Object correspondence data
□ □ □ □ □ □ □
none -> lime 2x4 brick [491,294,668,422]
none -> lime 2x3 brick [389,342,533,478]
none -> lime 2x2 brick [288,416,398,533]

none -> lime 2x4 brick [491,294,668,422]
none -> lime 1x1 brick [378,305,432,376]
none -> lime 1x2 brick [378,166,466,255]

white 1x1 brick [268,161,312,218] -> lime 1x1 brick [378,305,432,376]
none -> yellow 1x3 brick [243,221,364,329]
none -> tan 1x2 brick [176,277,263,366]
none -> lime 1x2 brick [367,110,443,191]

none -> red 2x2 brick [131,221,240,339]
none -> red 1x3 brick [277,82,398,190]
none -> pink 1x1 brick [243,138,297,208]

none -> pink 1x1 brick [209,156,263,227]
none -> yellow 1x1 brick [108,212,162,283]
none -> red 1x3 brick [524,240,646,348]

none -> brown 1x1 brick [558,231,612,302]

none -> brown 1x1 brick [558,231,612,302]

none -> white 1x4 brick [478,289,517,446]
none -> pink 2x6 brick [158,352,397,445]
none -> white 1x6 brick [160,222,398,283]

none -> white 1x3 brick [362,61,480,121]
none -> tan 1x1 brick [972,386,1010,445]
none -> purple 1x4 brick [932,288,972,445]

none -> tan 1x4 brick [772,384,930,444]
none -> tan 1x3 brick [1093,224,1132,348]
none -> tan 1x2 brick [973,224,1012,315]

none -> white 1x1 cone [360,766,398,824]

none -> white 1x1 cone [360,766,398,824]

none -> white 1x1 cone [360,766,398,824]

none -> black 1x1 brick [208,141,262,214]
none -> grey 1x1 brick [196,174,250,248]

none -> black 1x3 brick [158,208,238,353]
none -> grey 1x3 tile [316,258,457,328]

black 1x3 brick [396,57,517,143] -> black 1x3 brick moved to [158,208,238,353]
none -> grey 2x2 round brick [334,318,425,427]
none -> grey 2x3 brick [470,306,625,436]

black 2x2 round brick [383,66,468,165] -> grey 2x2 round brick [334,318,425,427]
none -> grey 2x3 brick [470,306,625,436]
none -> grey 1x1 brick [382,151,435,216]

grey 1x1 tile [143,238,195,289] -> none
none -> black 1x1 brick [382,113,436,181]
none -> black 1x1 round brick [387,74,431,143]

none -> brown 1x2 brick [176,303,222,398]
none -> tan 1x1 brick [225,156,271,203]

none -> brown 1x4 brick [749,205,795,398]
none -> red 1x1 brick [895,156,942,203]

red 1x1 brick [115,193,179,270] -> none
□ □ □ □ □ □ □
"black" is the word to look for; copy every line of the data that has it.

none -> black 1x1 brick [208,141,262,214]
none -> black 1x3 brick [158,208,238,353]
black 1x3 brick [396,57,517,143] -> black 1x3 brick moved to [158,208,238,353]
black 2x2 round brick [383,66,468,165] -> grey 2x2 round brick [334,318,425,427]
none -> black 1x1 brick [382,113,436,181]
none -> black 1x1 round brick [387,74,431,143]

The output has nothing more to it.